### Your instructions
Find the line containing "red arrow: rotated" in the listing below. Repeat it exactly, along with each following line up to and including the one containing "gray pentagon: moved".

### Data for review
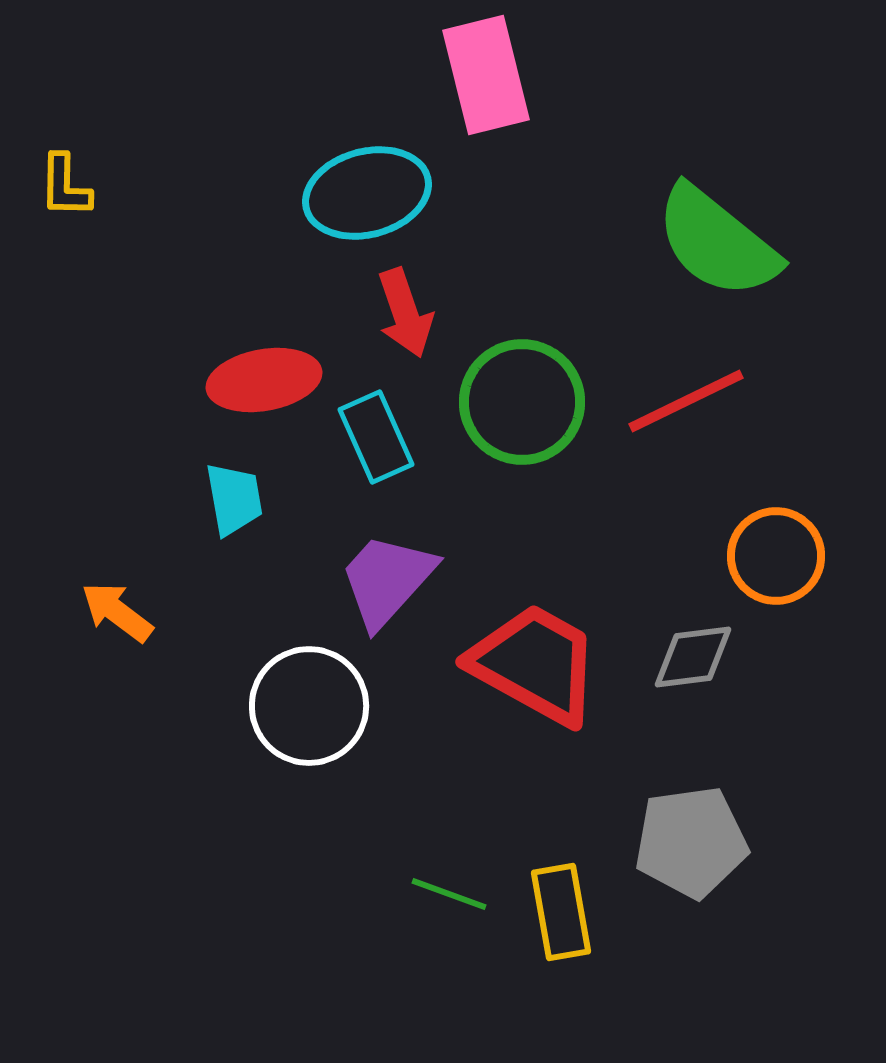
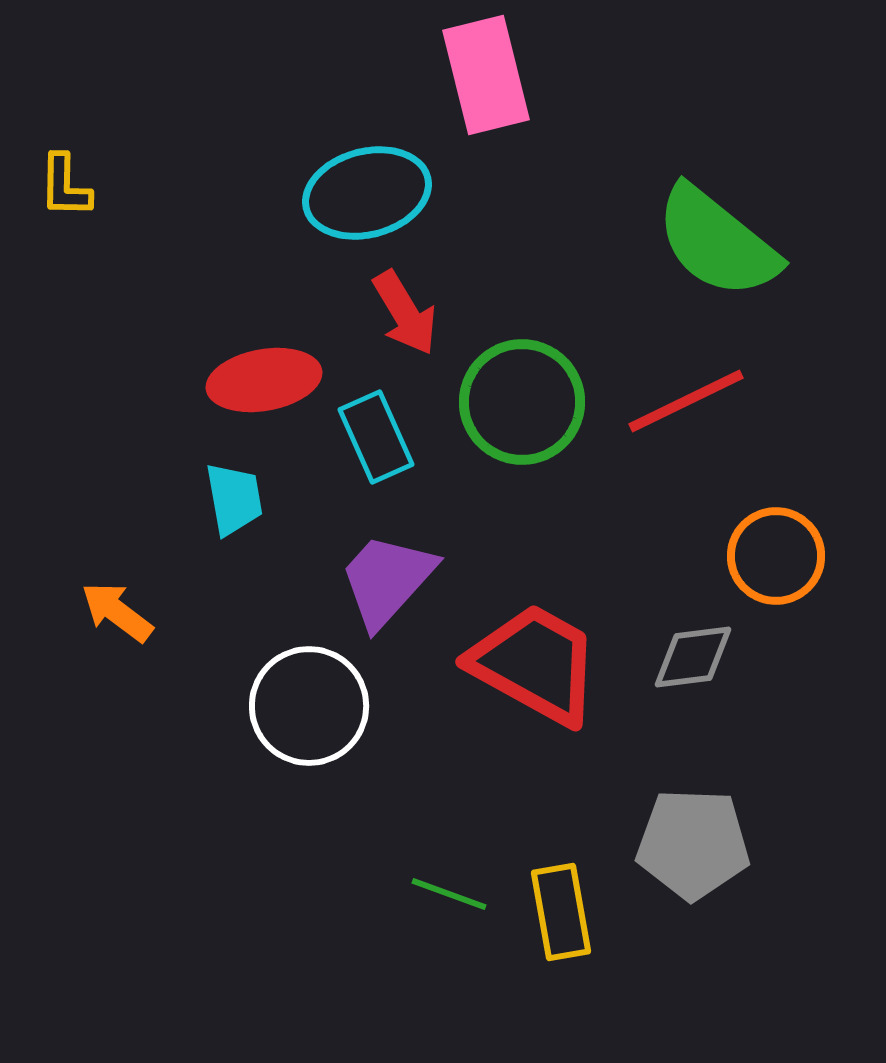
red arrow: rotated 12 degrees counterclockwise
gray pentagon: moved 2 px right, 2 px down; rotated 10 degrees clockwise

--

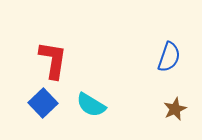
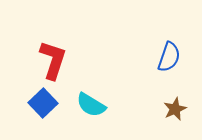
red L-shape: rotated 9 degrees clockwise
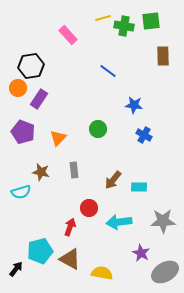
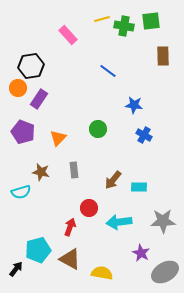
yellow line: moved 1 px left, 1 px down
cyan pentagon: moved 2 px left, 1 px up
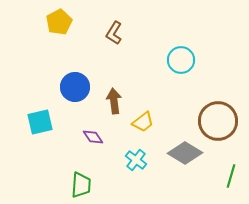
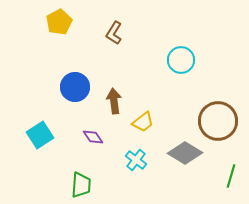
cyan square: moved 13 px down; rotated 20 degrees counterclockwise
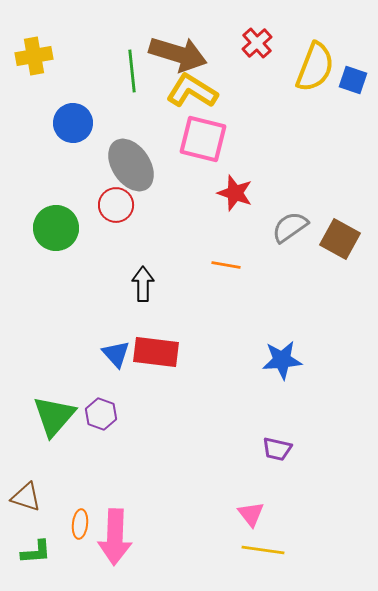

* * *

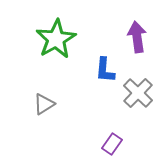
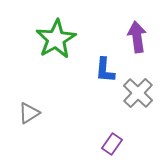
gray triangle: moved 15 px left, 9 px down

### Exercise solution
red arrow: rotated 12 degrees counterclockwise
gray pentagon: moved 2 px right, 2 px down; rotated 10 degrees clockwise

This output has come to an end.